_Your instructions_. Say how many lines in the entries hold the word "down", and reply with that number only.

Object matching data
╔══
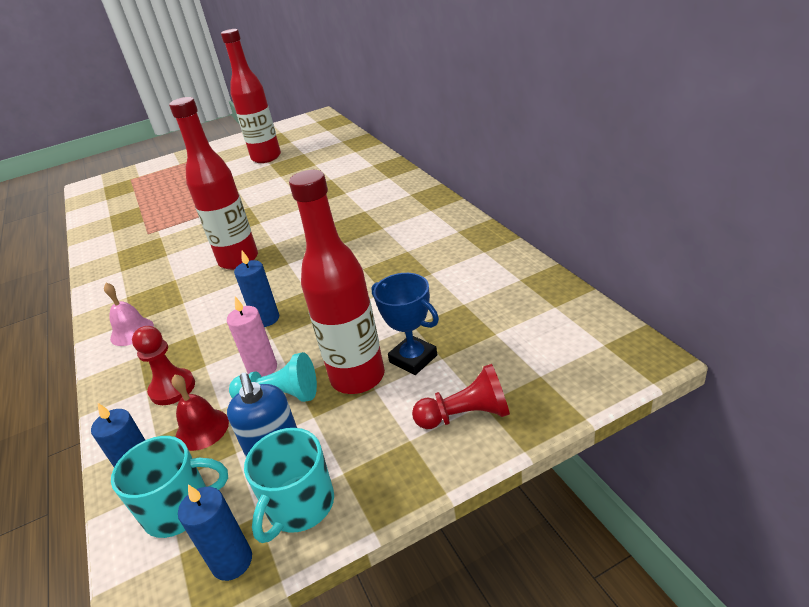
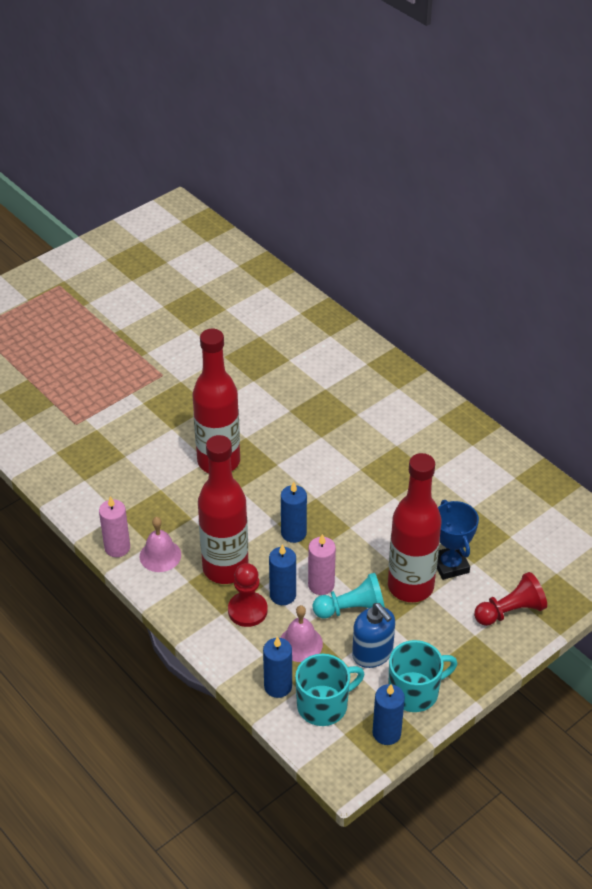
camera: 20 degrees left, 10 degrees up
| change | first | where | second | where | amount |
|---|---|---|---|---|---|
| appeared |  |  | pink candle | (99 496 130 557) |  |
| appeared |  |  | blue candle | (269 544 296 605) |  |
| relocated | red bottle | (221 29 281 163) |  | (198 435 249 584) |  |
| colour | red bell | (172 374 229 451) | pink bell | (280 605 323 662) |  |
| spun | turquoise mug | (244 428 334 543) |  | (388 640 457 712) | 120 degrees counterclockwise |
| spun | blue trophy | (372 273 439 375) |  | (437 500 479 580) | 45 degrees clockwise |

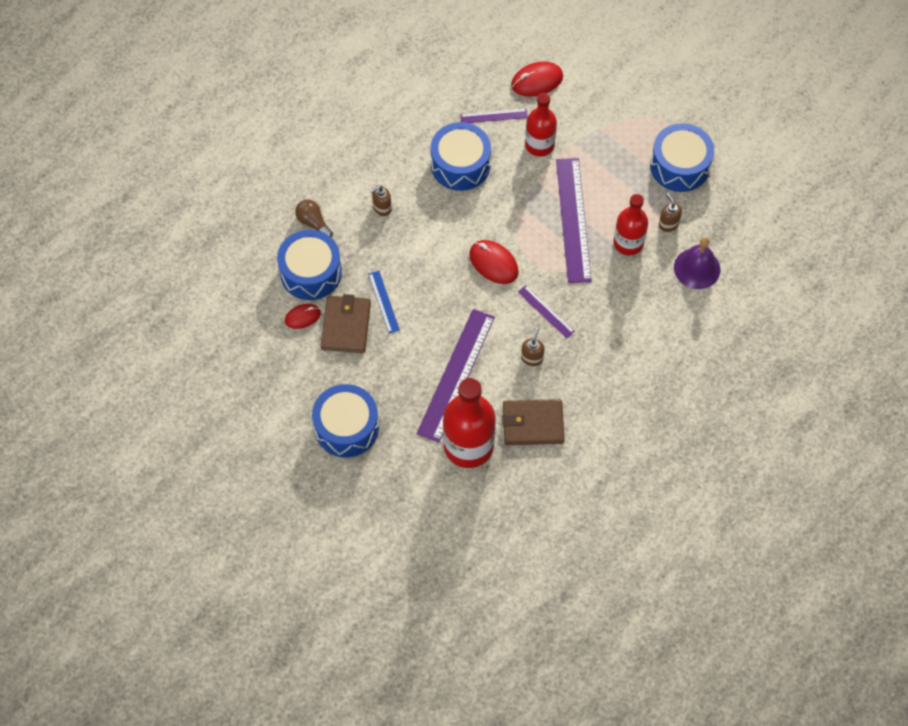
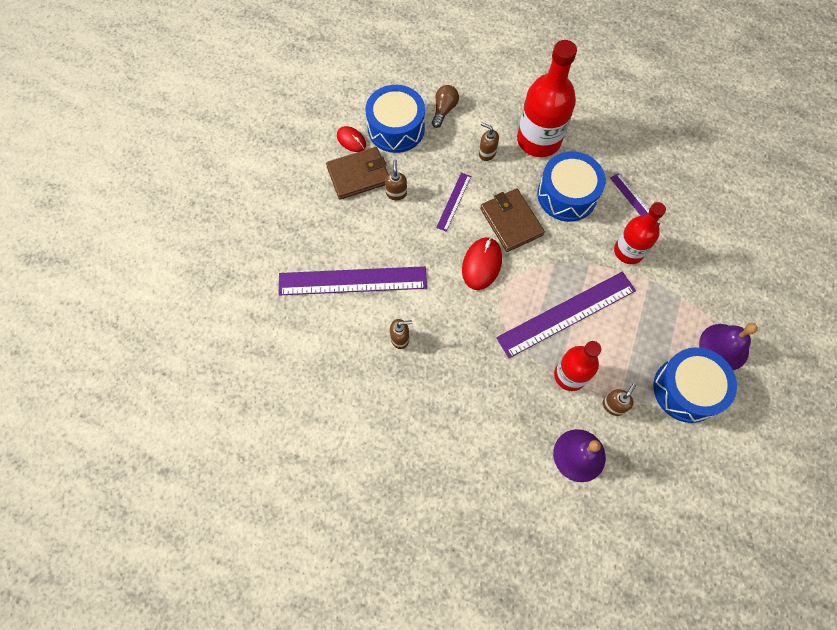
camera: 65 degrees right, 5 degrees up
| change | first | where | second | where | amount |
|---|---|---|---|---|---|
| missing | blue drum | (312 384 379 458) |  |  |  |
| missing | red mouse | (511 61 563 97) |  |  |  |
| appeared |  |  | purple bell | (699 323 758 370) |  |
| relocated | red bottle | (443 378 496 468) |  | (517 40 577 157) |  |
| relocated | brown wallet | (502 399 565 445) |  | (480 188 545 252) |  |
| relocated | purple ruler | (518 285 575 338) |  | (436 173 471 232) |  |
| exchanged | blue ruler | (368 271 400 333) | brown soap dispenser | (385 160 407 200) |  |

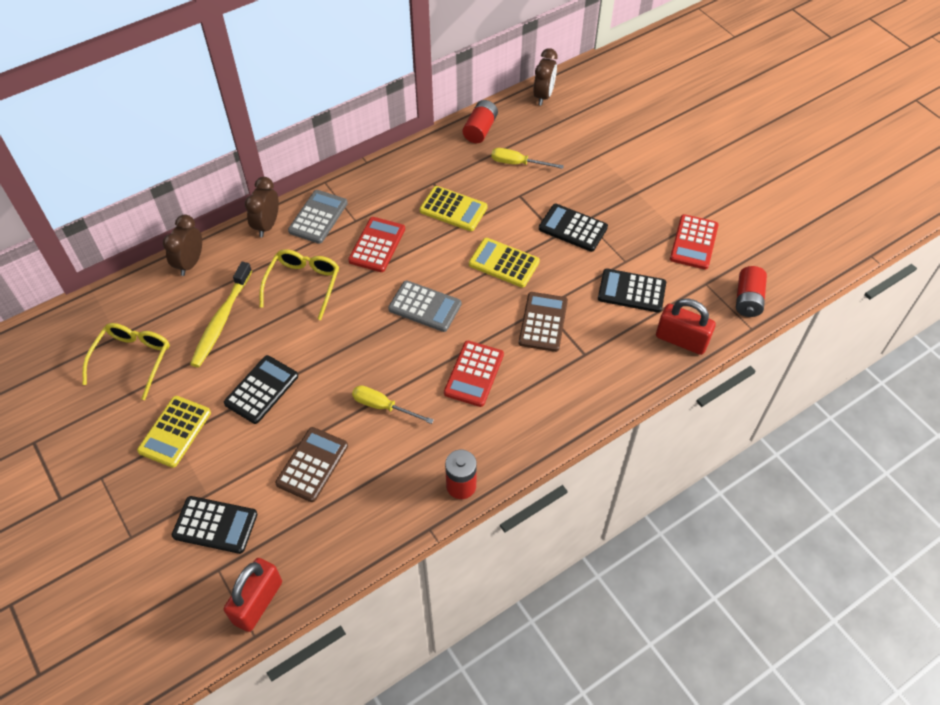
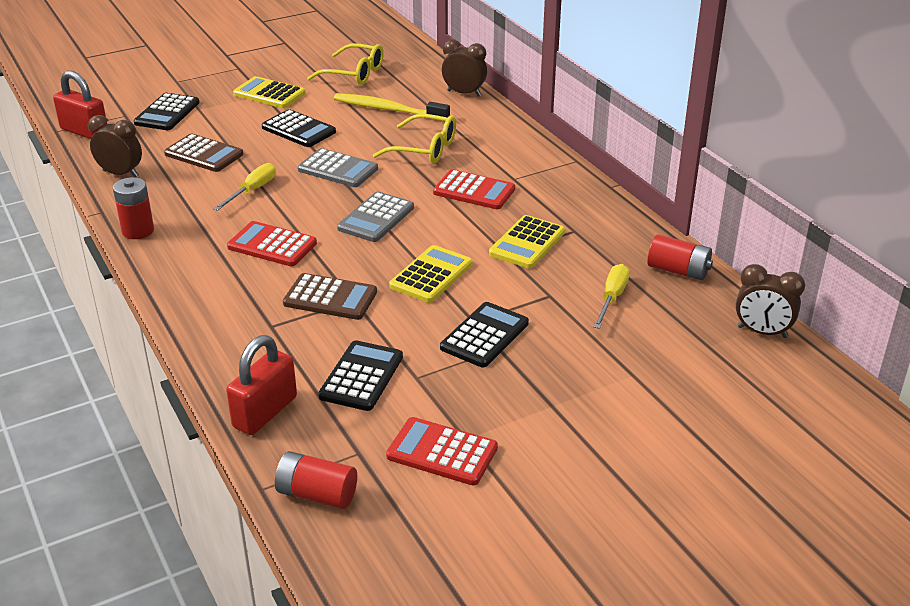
camera: 95 degrees right, 20 degrees down
| change | first | where | second | where | amount |
|---|---|---|---|---|---|
| relocated | brown clock | (245 177 279 237) |  | (88 115 142 177) |  |
| relocated | grey calculator | (288 190 348 244) |  | (298 148 378 187) |  |

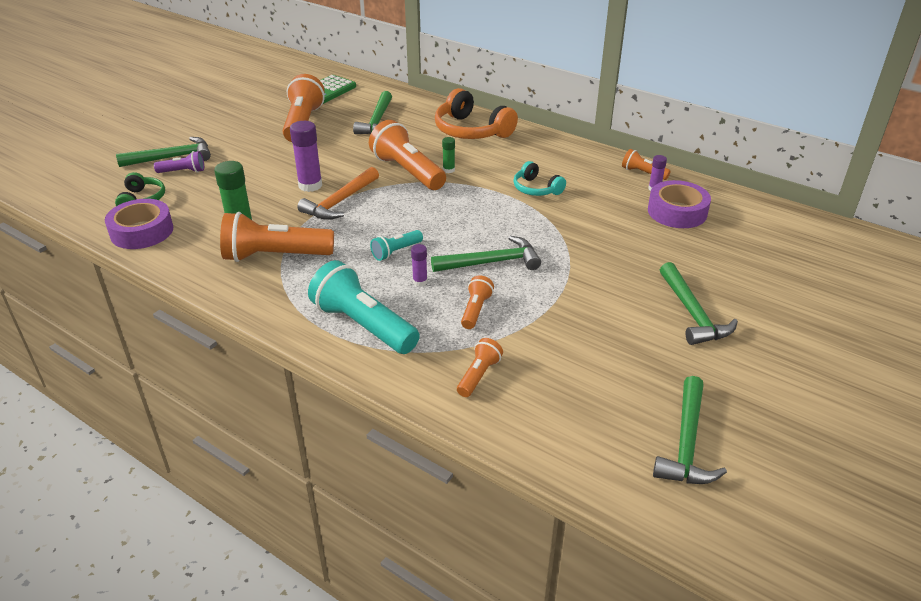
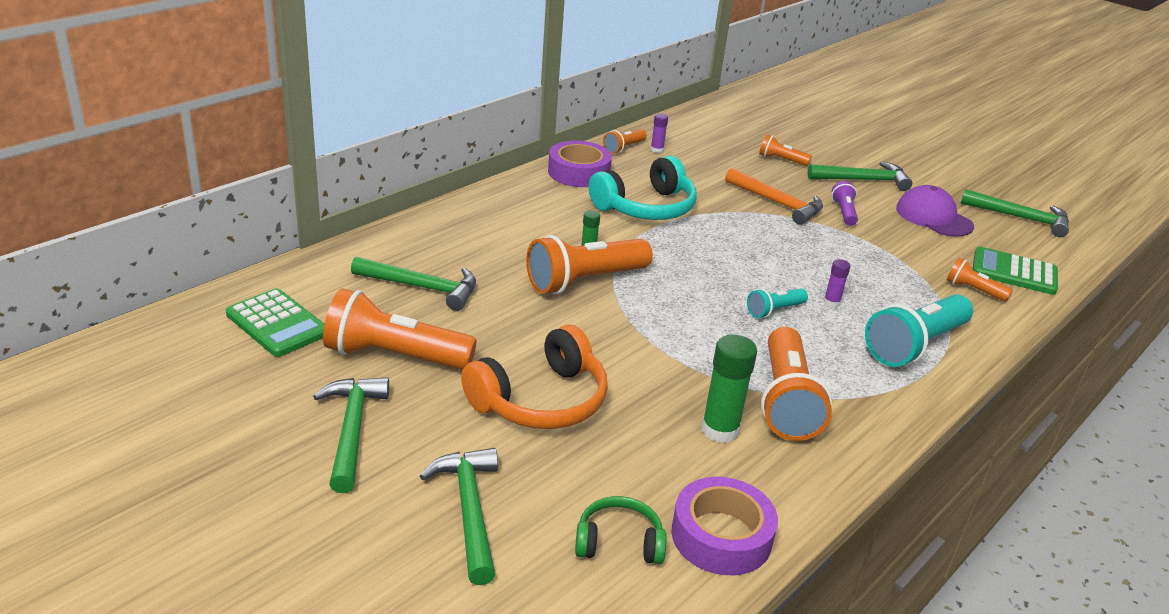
camera: 85 degrees left, 5 degrees down
| change | first | where | second | where | amount |
|---|---|---|---|---|---|
| missing | purple glue stick | (290 121 322 192) |  |  |  |
| appeared |  |  | purple cap | (896 185 974 237) |  |
| appeared |  |  | green calculator | (973 247 1058 295) |  |
| relocated | purple flashlight | (154 151 204 173) |  | (831 181 858 226) |  |
| relocated | orange hammer | (297 167 379 220) |  | (725 168 823 225) |  |
| relocated | green hammer | (431 236 541 272) |  | (313 377 389 493) |  |
| relocated | orange headphones | (435 88 518 139) |  | (461 325 608 429) |  |
| relocated | orange flashlight | (461 275 494 329) |  | (759 134 812 166) |  |
| relocated | purple tape | (648 180 711 228) |  | (548 141 612 187) |  |
| spun | turquoise flashlight | (370 230 423 261) |  | (747 288 808 318) | 90 degrees clockwise |
| size | turquoise headphones | (513 161 566 196) |  | (589 156 697 220) | x1.76 |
╚══
_Result for this task_. 2